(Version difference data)
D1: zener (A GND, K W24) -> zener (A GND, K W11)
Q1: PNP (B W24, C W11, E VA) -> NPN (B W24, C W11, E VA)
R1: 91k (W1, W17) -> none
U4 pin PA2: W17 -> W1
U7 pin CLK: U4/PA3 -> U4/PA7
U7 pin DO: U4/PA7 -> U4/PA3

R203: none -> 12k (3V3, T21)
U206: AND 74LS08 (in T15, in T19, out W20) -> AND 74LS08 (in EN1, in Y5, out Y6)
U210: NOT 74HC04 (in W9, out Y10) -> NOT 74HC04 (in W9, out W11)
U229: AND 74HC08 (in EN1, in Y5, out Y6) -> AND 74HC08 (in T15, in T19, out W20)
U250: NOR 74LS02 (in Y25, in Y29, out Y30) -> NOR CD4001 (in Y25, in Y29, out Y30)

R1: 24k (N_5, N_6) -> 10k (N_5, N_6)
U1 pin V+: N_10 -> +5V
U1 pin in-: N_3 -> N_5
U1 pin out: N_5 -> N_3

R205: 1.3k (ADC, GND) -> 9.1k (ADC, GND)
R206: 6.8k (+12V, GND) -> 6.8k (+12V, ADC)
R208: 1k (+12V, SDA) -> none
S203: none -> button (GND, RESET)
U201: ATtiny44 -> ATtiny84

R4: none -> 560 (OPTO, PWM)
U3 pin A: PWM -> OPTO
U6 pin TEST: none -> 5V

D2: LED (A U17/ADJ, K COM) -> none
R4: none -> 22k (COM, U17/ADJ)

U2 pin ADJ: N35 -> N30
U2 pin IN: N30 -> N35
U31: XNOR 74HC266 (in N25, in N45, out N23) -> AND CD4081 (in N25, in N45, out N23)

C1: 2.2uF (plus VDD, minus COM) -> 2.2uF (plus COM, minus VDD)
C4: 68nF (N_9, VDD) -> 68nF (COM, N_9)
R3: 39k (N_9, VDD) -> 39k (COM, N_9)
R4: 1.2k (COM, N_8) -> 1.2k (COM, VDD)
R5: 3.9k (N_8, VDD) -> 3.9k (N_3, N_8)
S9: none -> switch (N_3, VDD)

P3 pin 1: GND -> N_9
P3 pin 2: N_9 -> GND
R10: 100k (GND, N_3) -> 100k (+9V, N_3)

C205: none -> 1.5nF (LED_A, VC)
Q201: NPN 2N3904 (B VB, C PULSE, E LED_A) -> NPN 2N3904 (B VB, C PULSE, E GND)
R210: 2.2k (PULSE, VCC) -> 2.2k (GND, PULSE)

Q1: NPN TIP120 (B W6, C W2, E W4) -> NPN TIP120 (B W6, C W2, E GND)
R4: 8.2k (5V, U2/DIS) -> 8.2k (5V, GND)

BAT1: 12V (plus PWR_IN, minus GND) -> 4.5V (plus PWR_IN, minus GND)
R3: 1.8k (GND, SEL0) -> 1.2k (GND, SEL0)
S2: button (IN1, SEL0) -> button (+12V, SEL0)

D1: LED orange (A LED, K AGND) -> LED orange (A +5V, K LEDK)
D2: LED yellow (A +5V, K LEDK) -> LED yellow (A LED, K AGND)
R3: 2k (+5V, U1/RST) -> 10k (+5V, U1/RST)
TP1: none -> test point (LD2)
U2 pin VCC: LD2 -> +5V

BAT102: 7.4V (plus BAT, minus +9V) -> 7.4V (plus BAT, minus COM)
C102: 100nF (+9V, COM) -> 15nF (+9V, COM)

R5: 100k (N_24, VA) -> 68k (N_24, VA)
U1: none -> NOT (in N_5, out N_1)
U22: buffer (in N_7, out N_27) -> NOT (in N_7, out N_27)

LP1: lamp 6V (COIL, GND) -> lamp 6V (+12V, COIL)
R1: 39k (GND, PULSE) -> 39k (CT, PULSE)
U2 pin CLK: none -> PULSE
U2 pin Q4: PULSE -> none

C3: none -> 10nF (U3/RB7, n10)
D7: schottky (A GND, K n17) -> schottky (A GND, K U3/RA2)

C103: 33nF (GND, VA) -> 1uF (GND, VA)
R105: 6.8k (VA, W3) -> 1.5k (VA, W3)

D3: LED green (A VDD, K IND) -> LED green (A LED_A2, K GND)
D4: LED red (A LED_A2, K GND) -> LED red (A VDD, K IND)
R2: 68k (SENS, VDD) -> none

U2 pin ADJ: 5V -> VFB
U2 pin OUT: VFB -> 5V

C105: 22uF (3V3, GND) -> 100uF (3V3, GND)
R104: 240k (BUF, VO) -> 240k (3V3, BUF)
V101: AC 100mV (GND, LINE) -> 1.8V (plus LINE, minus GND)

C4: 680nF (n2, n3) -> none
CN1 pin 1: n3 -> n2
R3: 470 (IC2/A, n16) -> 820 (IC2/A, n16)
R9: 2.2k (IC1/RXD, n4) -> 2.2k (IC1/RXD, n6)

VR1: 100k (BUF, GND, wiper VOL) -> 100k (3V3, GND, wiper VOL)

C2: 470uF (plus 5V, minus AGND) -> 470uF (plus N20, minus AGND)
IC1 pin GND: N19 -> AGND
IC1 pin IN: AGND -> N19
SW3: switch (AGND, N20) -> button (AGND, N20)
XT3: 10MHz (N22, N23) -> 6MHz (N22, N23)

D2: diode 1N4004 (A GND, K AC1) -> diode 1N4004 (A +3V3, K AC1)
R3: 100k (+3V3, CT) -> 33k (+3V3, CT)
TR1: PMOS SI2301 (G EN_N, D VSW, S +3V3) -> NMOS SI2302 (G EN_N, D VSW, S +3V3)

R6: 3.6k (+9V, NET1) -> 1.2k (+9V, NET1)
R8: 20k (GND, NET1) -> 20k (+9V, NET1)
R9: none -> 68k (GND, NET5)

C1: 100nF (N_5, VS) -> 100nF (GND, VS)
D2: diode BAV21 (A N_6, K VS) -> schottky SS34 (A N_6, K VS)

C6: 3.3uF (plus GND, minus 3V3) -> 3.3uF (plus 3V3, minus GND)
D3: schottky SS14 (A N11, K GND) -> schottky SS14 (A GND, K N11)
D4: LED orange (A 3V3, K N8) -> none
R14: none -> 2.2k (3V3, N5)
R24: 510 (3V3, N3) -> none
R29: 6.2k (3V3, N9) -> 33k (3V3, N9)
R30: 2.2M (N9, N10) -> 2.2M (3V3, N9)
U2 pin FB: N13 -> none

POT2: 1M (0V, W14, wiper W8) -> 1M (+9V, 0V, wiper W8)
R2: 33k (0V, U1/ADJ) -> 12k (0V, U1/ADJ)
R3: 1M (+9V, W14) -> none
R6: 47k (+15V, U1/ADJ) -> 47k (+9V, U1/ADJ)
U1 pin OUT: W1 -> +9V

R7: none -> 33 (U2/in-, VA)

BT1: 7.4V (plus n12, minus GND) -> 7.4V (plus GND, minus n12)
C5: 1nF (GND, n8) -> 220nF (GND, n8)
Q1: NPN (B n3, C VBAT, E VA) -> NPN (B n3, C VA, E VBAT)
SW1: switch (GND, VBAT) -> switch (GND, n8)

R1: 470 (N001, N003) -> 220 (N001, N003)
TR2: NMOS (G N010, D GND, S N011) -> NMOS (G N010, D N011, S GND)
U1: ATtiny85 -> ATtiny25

[Exercise description] Each line of the data above needs to be returned exactly.

[Exercise solution]
D1: zener (A GND, K W24) -> zener (A GND, K W11)
Q1: PNP (B W24, C W11, E VA) -> NPN (B W24, C W11, E VA)
R1: 91k (W1, W17) -> none
U4 pin PA2: W17 -> W1
U7 pin CLK: U4/PA3 -> U4/PA7
U7 pin DO: U4/PA7 -> U4/PA3

R203: none -> 12k (3V3, T21)
U206: AND 74LS08 (in T15, in T19, out W20) -> AND 74LS08 (in EN1, in Y5, out Y6)
U210: NOT 74HC04 (in W9, out Y10) -> NOT 74HC04 (in W9, out W11)
U229: AND 74HC08 (in EN1, in Y5, out Y6) -> AND 74HC08 (in T15, in T19, out W20)
U250: NOR 74LS02 (in Y25, in Y29, out Y30) -> NOR CD4001 (in Y25, in Y29, out Y30)

R1: 24k (N_5, N_6) -> 10k (N_5, N_6)
U1 pin V+: N_10 -> +5V
U1 pin in-: N_3 -> N_5
U1 pin out: N_5 -> N_3

R205: 1.3k (ADC, GND) -> 9.1k (ADC, GND)
R206: 6.8k (+12V, GND) -> 6.8k (+12V, ADC)
R208: 1k (+12V, SDA) -> none
S203: none -> button (GND, RESET)
U201: ATtiny44 -> ATtiny84

R4: none -> 560 (OPTO, PWM)
U3 pin A: PWM -> OPTO
U6 pin TEST: none -> 5V

D2: LED (A U17/ADJ, K COM) -> none
R4: none -> 22k (COM, U17/ADJ)

U2 pin ADJ: N35 -> N30
U2 pin IN: N30 -> N35
U31: XNOR 74HC266 (in N25, in N45, out N23) -> AND CD4081 (in N25, in N45, out N23)

C1: 2.2uF (plus VDD, minus COM) -> 2.2uF (plus COM, minus VDD)
C4: 68nF (N_9, VDD) -> 68nF (COM, N_9)
R3: 39k (N_9, VDD) -> 39k (COM, N_9)
R4: 1.2k (COM, N_8) -> 1.2k (COM, VDD)
R5: 3.9k (N_8, VDD) -> 3.9k (N_3, N_8)
S9: none -> switch (N_3, VDD)

P3 pin 1: GND -> N_9
P3 pin 2: N_9 -> GND
R10: 100k (GND, N_3) -> 100k (+9V, N_3)

C205: none -> 1.5nF (LED_A, VC)
Q201: NPN 2N3904 (B VB, C PULSE, E LED_A) -> NPN 2N3904 (B VB, C PULSE, E GND)
R210: 2.2k (PULSE, VCC) -> 2.2k (GND, PULSE)

Q1: NPN TIP120 (B W6, C W2, E W4) -> NPN TIP120 (B W6, C W2, E GND)
R4: 8.2k (5V, U2/DIS) -> 8.2k (5V, GND)

BAT1: 12V (plus PWR_IN, minus GND) -> 4.5V (plus PWR_IN, minus GND)
R3: 1.8k (GND, SEL0) -> 1.2k (GND, SEL0)
S2: button (IN1, SEL0) -> button (+12V, SEL0)

D1: LED orange (A LED, K AGND) -> LED orange (A +5V, K LEDK)
D2: LED yellow (A +5V, K LEDK) -> LED yellow (A LED, K AGND)
R3: 2k (+5V, U1/RST) -> 10k (+5V, U1/RST)
TP1: none -> test point (LD2)
U2 pin VCC: LD2 -> +5V

BAT102: 7.4V (plus BAT, minus +9V) -> 7.4V (plus BAT, minus COM)
C102: 100nF (+9V, COM) -> 15nF (+9V, COM)

R5: 100k (N_24, VA) -> 68k (N_24, VA)
U1: none -> NOT (in N_5, out N_1)
U22: buffer (in N_7, out N_27) -> NOT (in N_7, out N_27)

LP1: lamp 6V (COIL, GND) -> lamp 6V (+12V, COIL)
R1: 39k (GND, PULSE) -> 39k (CT, PULSE)
U2 pin CLK: none -> PULSE
U2 pin Q4: PULSE -> none

C3: none -> 10nF (U3/RB7, n10)
D7: schottky (A GND, K n17) -> schottky (A GND, K U3/RA2)

C103: 33nF (GND, VA) -> 1uF (GND, VA)
R105: 6.8k (VA, W3) -> 1.5k (VA, W3)

D3: LED green (A VDD, K IND) -> LED green (A LED_A2, K GND)
D4: LED red (A LED_A2, K GND) -> LED red (A VDD, K IND)
R2: 68k (SENS, VDD) -> none

U2 pin ADJ: 5V -> VFB
U2 pin OUT: VFB -> 5V

C105: 22uF (3V3, GND) -> 100uF (3V3, GND)
R104: 240k (BUF, VO) -> 240k (3V3, BUF)
V101: AC 100mV (GND, LINE) -> 1.8V (plus LINE, minus GND)

C4: 680nF (n2, n3) -> none
CN1 pin 1: n3 -> n2
R3: 470 (IC2/A, n16) -> 820 (IC2/A, n16)
R9: 2.2k (IC1/RXD, n4) -> 2.2k (IC1/RXD, n6)

VR1: 100k (BUF, GND, wiper VOL) -> 100k (3V3, GND, wiper VOL)

C2: 470uF (plus 5V, minus AGND) -> 470uF (plus N20, minus AGND)
IC1 pin GND: N19 -> AGND
IC1 pin IN: AGND -> N19
SW3: switch (AGND, N20) -> button (AGND, N20)
XT3: 10MHz (N22, N23) -> 6MHz (N22, N23)

D2: diode 1N4004 (A GND, K AC1) -> diode 1N4004 (A +3V3, K AC1)
R3: 100k (+3V3, CT) -> 33k (+3V3, CT)
TR1: PMOS SI2301 (G EN_N, D VSW, S +3V3) -> NMOS SI2302 (G EN_N, D VSW, S +3V3)

R6: 3.6k (+9V, NET1) -> 1.2k (+9V, NET1)
R8: 20k (GND, NET1) -> 20k (+9V, NET1)
R9: none -> 68k (GND, NET5)

C1: 100nF (N_5, VS) -> 100nF (GND, VS)
D2: diode BAV21 (A N_6, K VS) -> schottky SS34 (A N_6, K VS)

C6: 3.3uF (plus GND, minus 3V3) -> 3.3uF (plus 3V3, minus GND)
D3: schottky SS14 (A N11, K GND) -> schottky SS14 (A GND, K N11)
D4: LED orange (A 3V3, K N8) -> none
R14: none -> 2.2k (3V3, N5)
R24: 510 (3V3, N3) -> none
R29: 6.2k (3V3, N9) -> 33k (3V3, N9)
R30: 2.2M (N9, N10) -> 2.2M (3V3, N9)
U2 pin FB: N13 -> none

POT2: 1M (0V, W14, wiper W8) -> 1M (+9V, 0V, wiper W8)
R2: 33k (0V, U1/ADJ) -> 12k (0V, U1/ADJ)
R3: 1M (+9V, W14) -> none
R6: 47k (+15V, U1/ADJ) -> 47k (+9V, U1/ADJ)
U1 pin OUT: W1 -> +9V

R7: none -> 33 (U2/in-, VA)

BT1: 7.4V (plus n12, minus GND) -> 7.4V (plus GND, minus n12)
C5: 1nF (GND, n8) -> 220nF (GND, n8)
Q1: NPN (B n3, C VBAT, E VA) -> NPN (B n3, C VA, E VBAT)
SW1: switch (GND, VBAT) -> switch (GND, n8)

R1: 470 (N001, N003) -> 220 (N001, N003)
TR2: NMOS (G N010, D GND, S N011) -> NMOS (G N010, D N011, S GND)
U1: ATtiny85 -> ATtiny25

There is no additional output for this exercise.